(Assignment) Please restate word for word all lines from the one containing "(441, 339) = (493, 448): brown" to the final line of the entries, and include no pictures.

*** Task material Section Begins ***

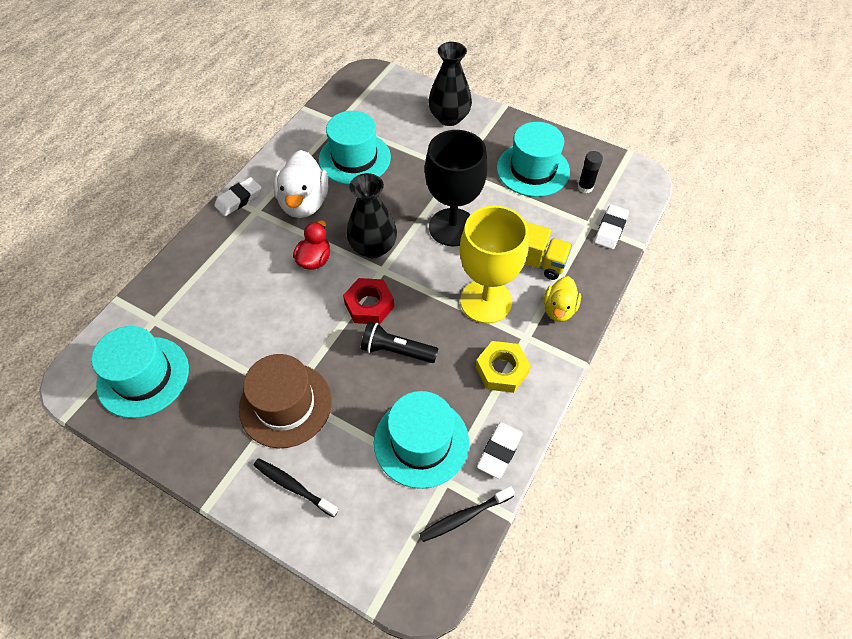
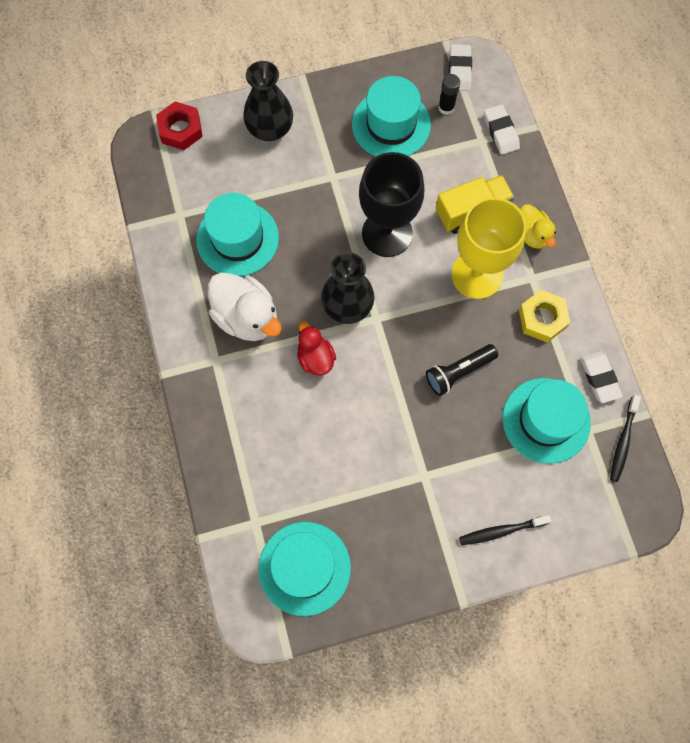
camera: 45 degrees left, 15 degrees up
(239, 199) = (188, 363): white eraser -> white eraser (459, 70)
(285, 404) = (430, 485): brown hat -> none
(369, 305) = (399, 356): red nut -> red nut (180, 129)

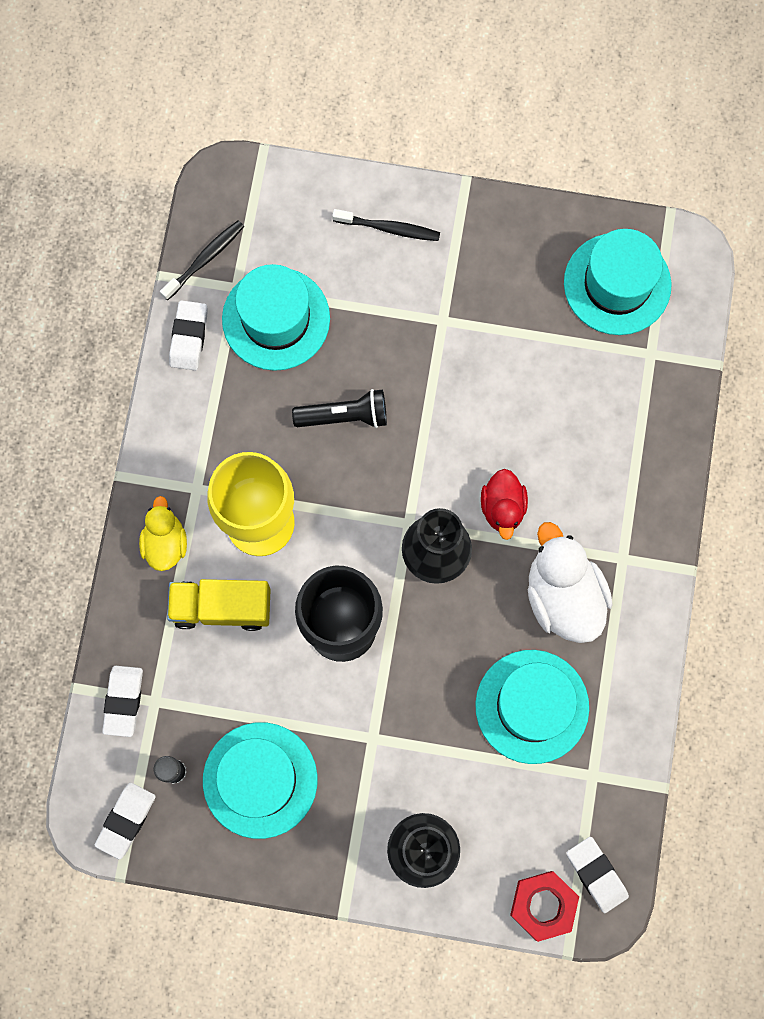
camera: 155 degrees left, 5 degrees up
(154, 160) = (596, 874): none -> white eraser
(542, 318) = (213, 434): yellow nut -> none

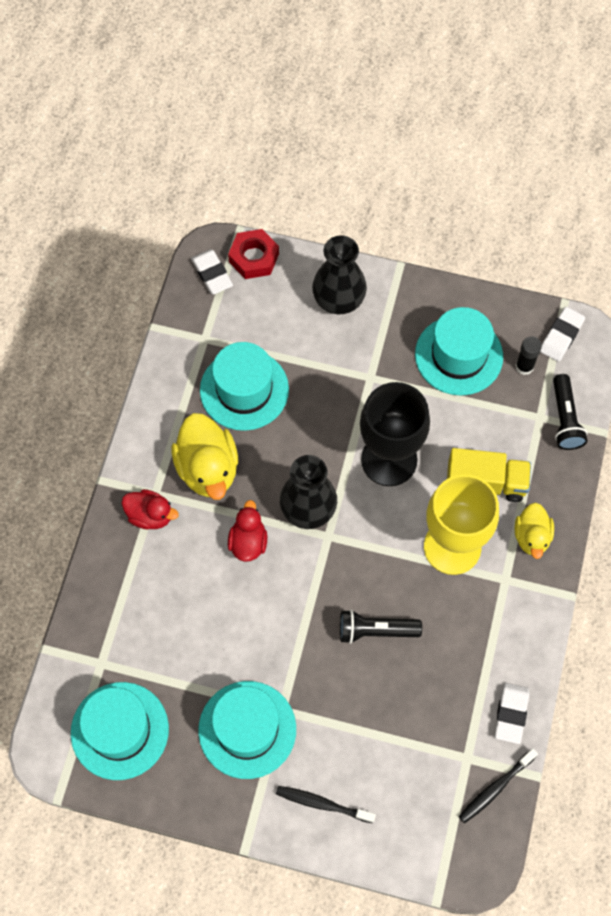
camera: 175 degrees left, 10 degrees down
(123, 701) = (564, 419): white eraser -> black flashlight
(276, 319) = (432, 724): turquoise hat -> turquoise hat (247, 729)
(563, 595) = (208, 469): white duck -> yellow duck
(624, 530) = (150, 515): none -> red duck

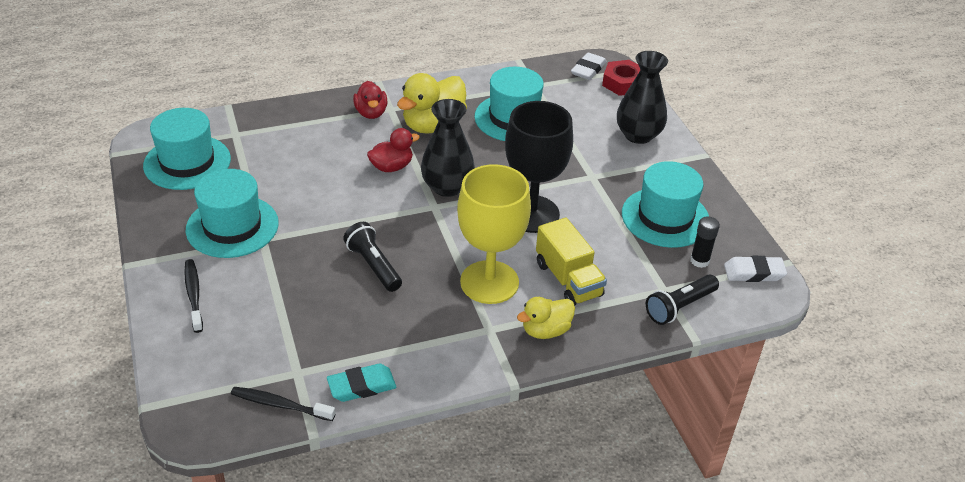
camera: 55 degrees right, 25 degrees down
(511, 714) = (361, 386): white eraser -> turquoise eraser

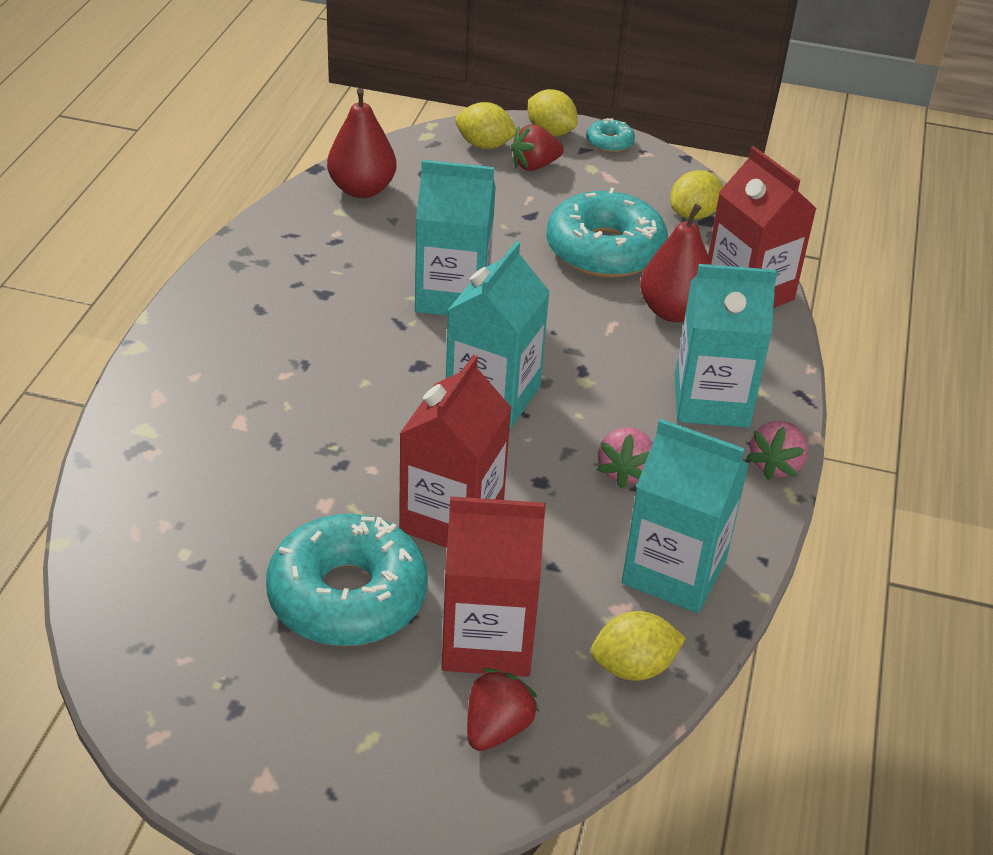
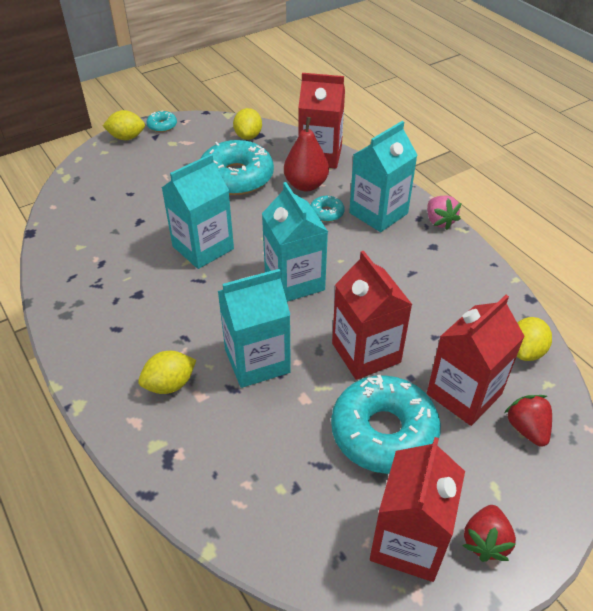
camera: 45 degrees left, 5 degrees up
(217, 694) = (408, 541): none -> red carton
(362, 189) = (74, 227): red pear -> none
(484, 145) = (104, 164): yellow lemon -> yellow lemon (170, 384)
(534, 166) = (144, 158): red strawberry -> red strawberry (485, 541)
(625, 471) = (395, 270): pink strawberry -> none
(647, 357) = (326, 213): none -> turquoise donut
(674, 572) = (476, 297): turquoise carton -> turquoise carton (257, 361)

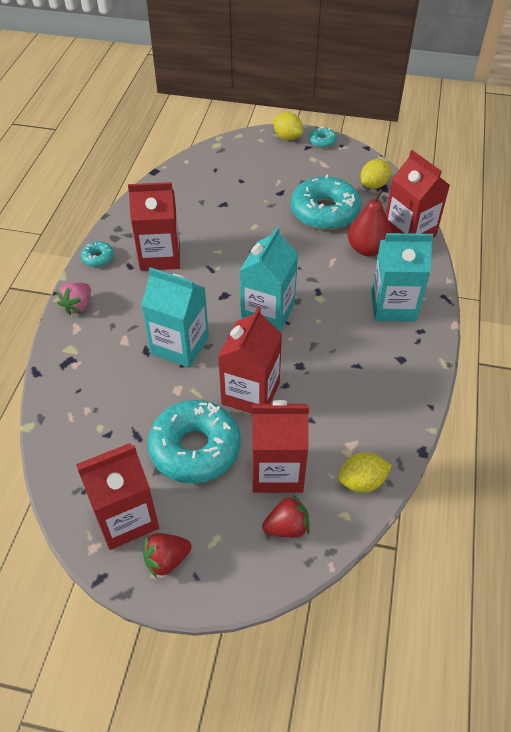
camera: 45 degrees right, 5 degrees up
(136, 301) = (160, 256): none -> red carton
(170, 384) = (117, 321): yellow lemon -> none
(203, 248) = (239, 248): turquoise carton -> none
(326, 213) = (354, 280): turquoise donut -> turquoise donut (98, 258)
(439, 221) = (433, 344): pink strawberry -> pink strawberry (78, 306)
(526, 429) = (287, 527): red strawberry -> red strawberry turned 45 degrees clockwise

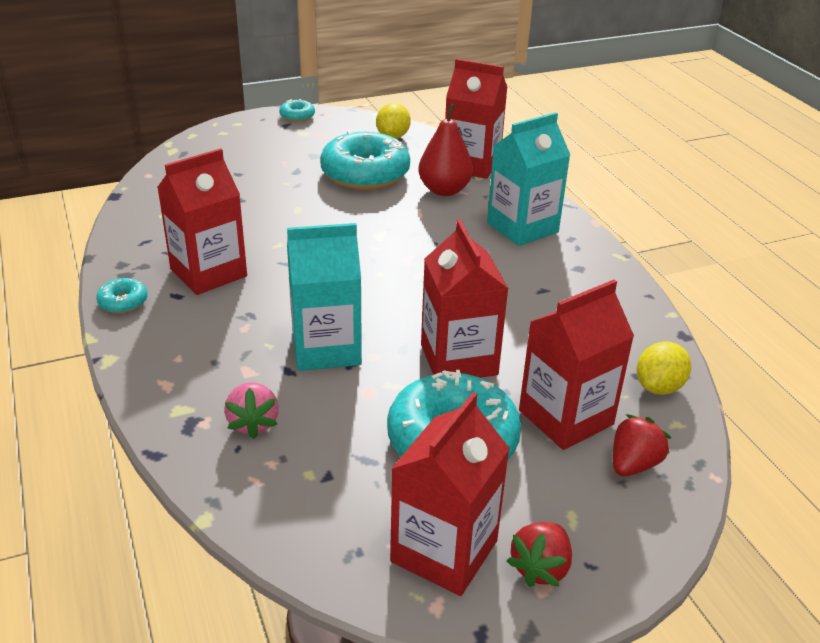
camera: 35 degrees left, 15 degrees down
(78, 306) = (145, 360): pink strawberry -> pink strawberry (253, 423)
(268, 312) = (397, 279): turquoise carton -> none
(287, 137) = (253, 122): yellow lemon -> none

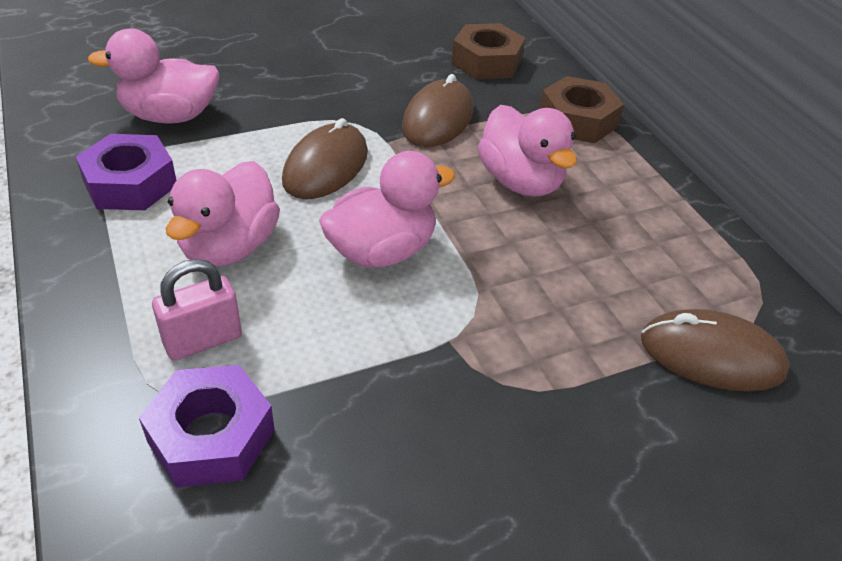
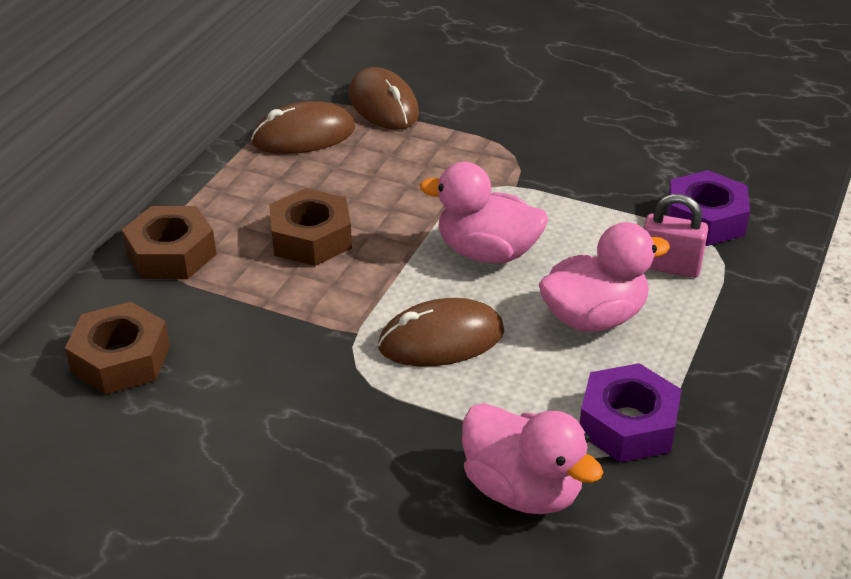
camera: 130 degrees left, 5 degrees down
(437, 119) = (279, 326): brown mouse -> brown mouse (304, 135)
(520, 181) = (311, 238): pink duck -> brown nut

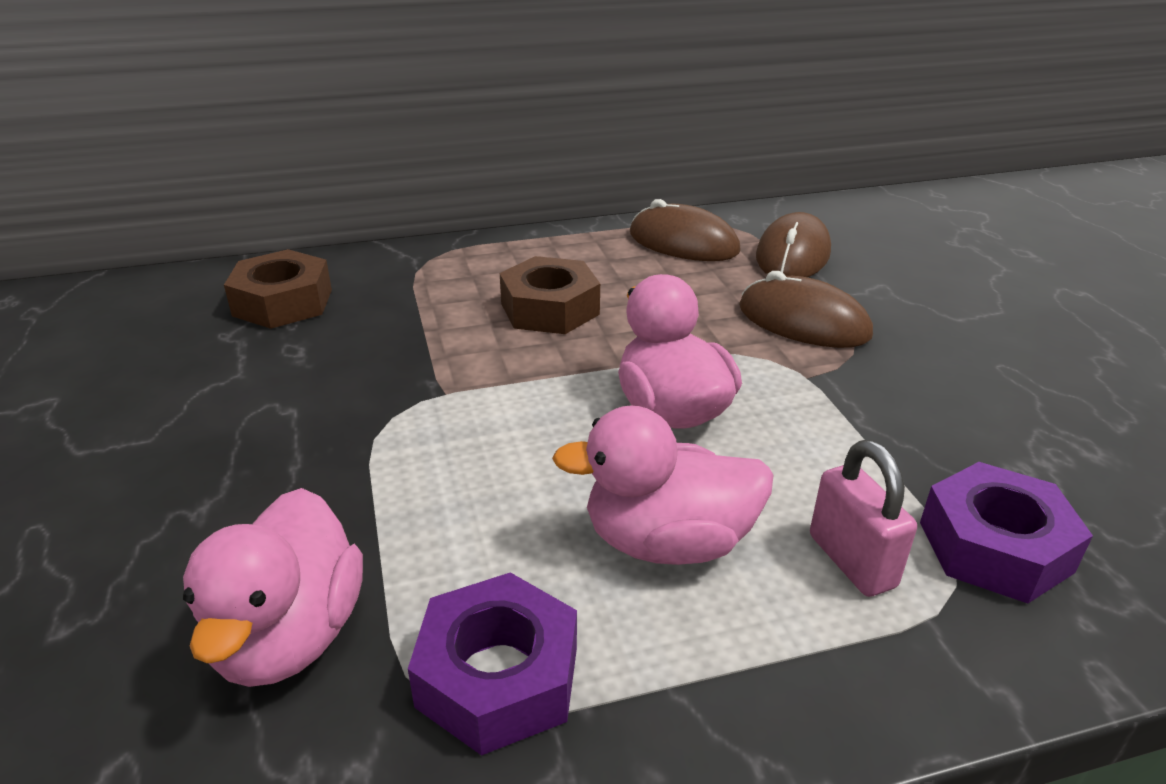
camera: 50 degrees right, 5 degrees down
(171, 254) = (442, 262): brown nut -> none
(441, 339) = (493, 448): brown mouse -> brown mouse (803, 321)
(594, 317) = (667, 542): pink duck -> pink duck turned 150 degrees clockwise

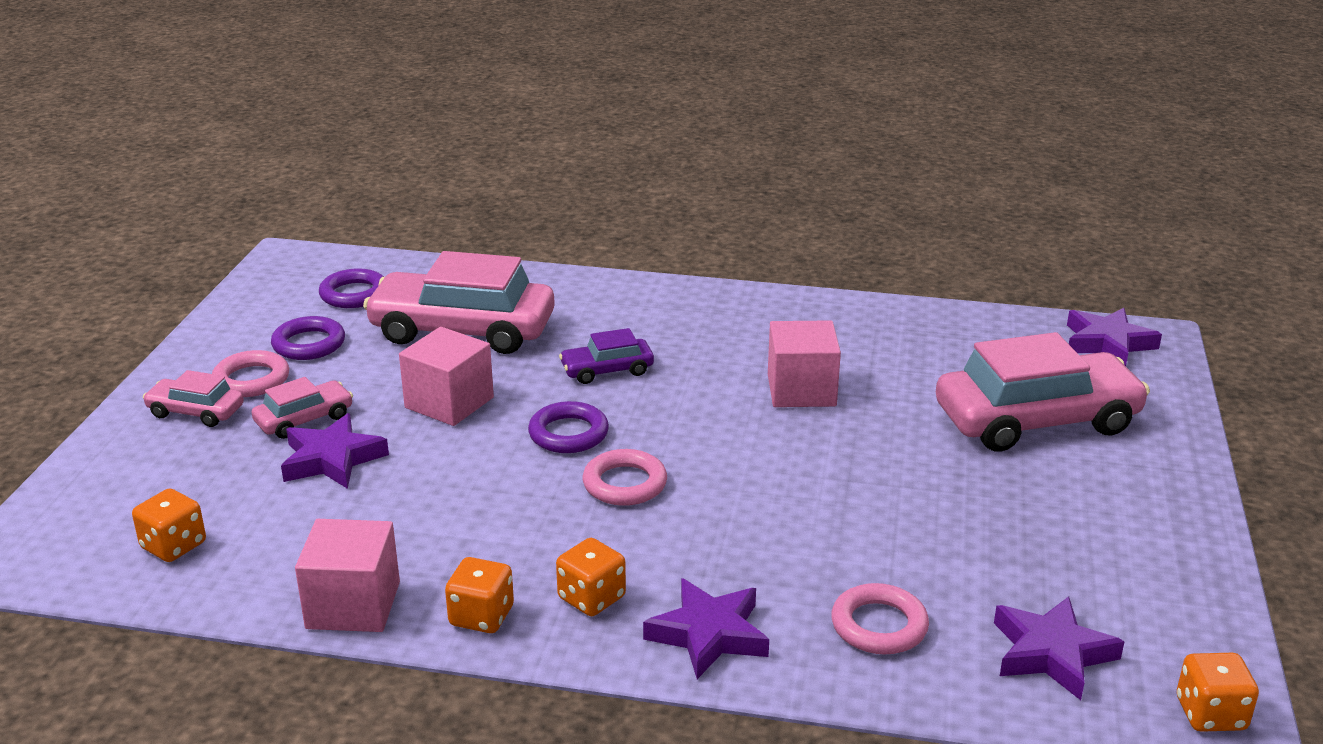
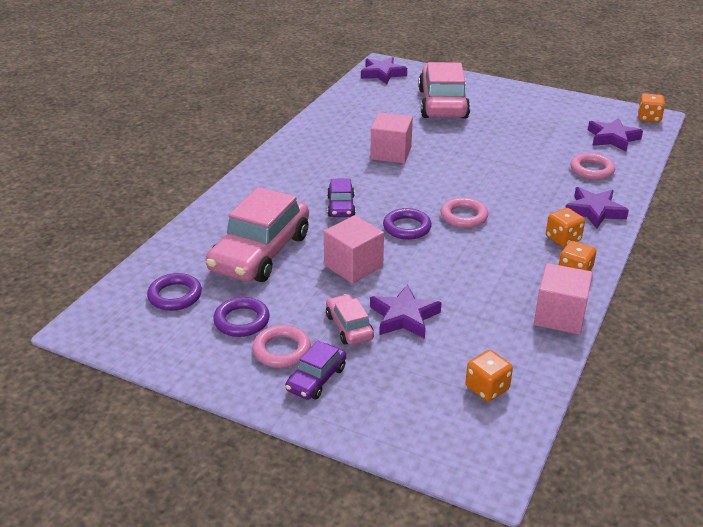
camera: 75 degrees left, 5 degrees up
(196, 412) = (316, 379): pink car -> purple car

*** Task material Section Ends ***

(Reply)
(441, 339) = (493, 448): brown mouse -> brown mouse (803, 321)
(594, 317) = (667, 542): pink duck -> pink duck turned 150 degrees clockwise

camera: 75 degrees left, 5 degrees up
(196, 412) = (316, 379): pink car -> purple car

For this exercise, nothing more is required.